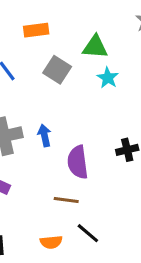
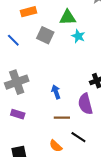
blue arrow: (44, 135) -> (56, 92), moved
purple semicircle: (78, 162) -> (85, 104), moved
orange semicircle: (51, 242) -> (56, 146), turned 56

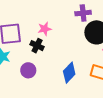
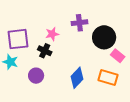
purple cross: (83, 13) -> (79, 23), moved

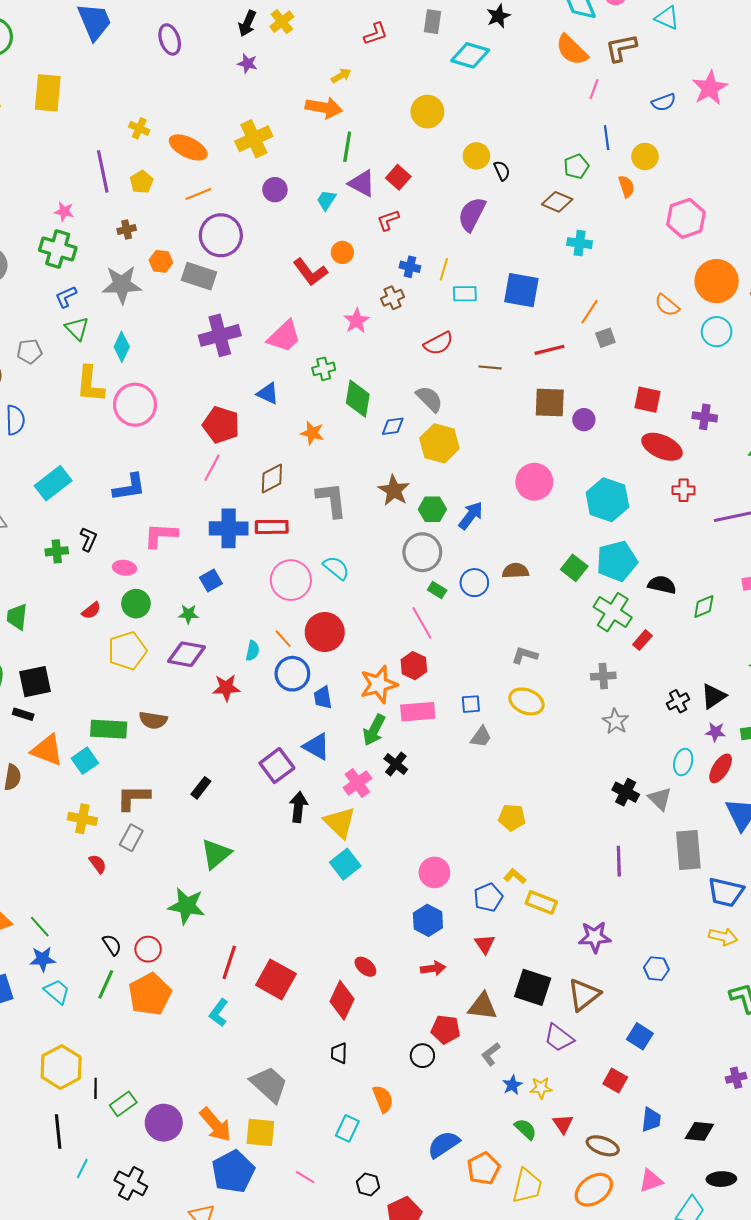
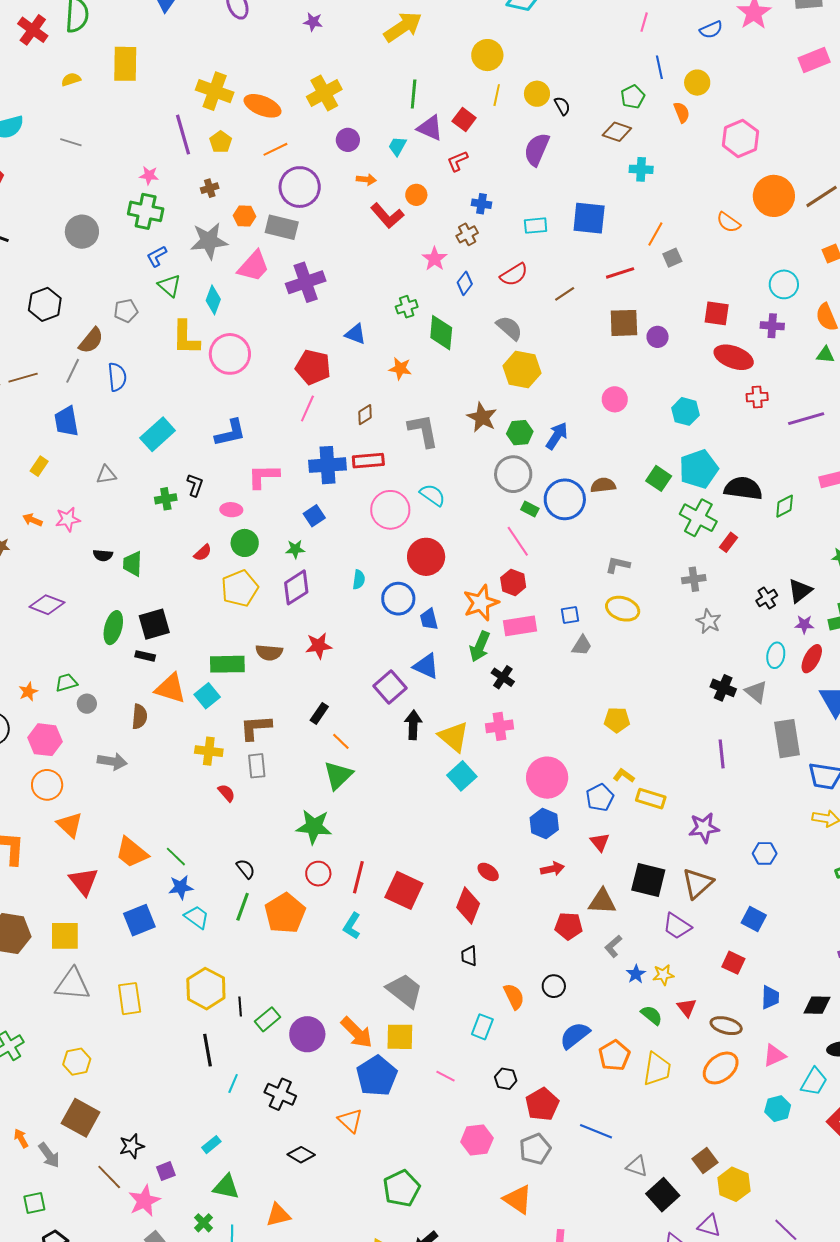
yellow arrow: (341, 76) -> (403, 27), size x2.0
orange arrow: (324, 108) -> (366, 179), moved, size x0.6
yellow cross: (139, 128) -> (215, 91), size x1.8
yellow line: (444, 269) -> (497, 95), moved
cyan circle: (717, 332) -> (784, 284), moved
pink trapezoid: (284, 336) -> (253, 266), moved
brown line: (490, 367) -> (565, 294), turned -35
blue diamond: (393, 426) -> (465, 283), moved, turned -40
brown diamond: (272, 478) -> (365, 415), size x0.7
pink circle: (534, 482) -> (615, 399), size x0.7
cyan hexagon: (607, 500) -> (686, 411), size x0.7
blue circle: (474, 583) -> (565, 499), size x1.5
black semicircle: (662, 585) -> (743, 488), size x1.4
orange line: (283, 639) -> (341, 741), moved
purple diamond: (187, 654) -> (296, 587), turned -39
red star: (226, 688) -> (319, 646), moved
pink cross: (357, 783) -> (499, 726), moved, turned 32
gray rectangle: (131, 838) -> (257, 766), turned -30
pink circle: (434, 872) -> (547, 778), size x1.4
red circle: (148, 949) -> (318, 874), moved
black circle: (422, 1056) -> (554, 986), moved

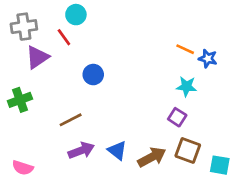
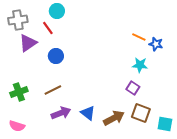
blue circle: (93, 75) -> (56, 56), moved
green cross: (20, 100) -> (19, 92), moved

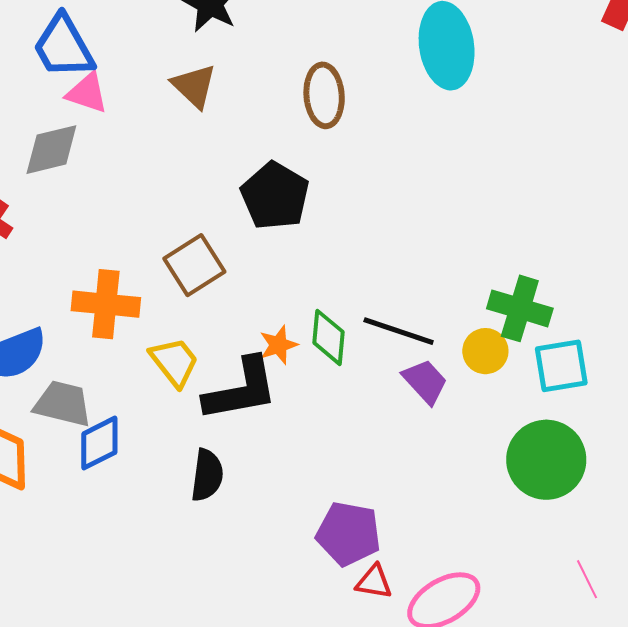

════════

For this exercise, retype the listing above word for word and omit the pictures.

blue arrow: (44, 135) -> (56, 92), moved
purple semicircle: (78, 162) -> (85, 104), moved
orange semicircle: (51, 242) -> (56, 146), turned 56

purple cross: (83, 13) -> (79, 23), moved

yellow arrow: (341, 76) -> (403, 27), size x2.0
orange arrow: (324, 108) -> (366, 179), moved, size x0.6
yellow cross: (139, 128) -> (215, 91), size x1.8
yellow line: (444, 269) -> (497, 95), moved
cyan circle: (717, 332) -> (784, 284), moved
pink trapezoid: (284, 336) -> (253, 266), moved
brown line: (490, 367) -> (565, 294), turned -35
blue diamond: (393, 426) -> (465, 283), moved, turned -40
brown diamond: (272, 478) -> (365, 415), size x0.7
pink circle: (534, 482) -> (615, 399), size x0.7
cyan hexagon: (607, 500) -> (686, 411), size x0.7
blue circle: (474, 583) -> (565, 499), size x1.5
black semicircle: (662, 585) -> (743, 488), size x1.4
orange line: (283, 639) -> (341, 741), moved
purple diamond: (187, 654) -> (296, 587), turned -39
red star: (226, 688) -> (319, 646), moved
pink cross: (357, 783) -> (499, 726), moved, turned 32
gray rectangle: (131, 838) -> (257, 766), turned -30
pink circle: (434, 872) -> (547, 778), size x1.4
red circle: (148, 949) -> (318, 874), moved
black circle: (422, 1056) -> (554, 986), moved

blue circle: (93, 75) -> (56, 56), moved
green cross: (20, 100) -> (19, 92), moved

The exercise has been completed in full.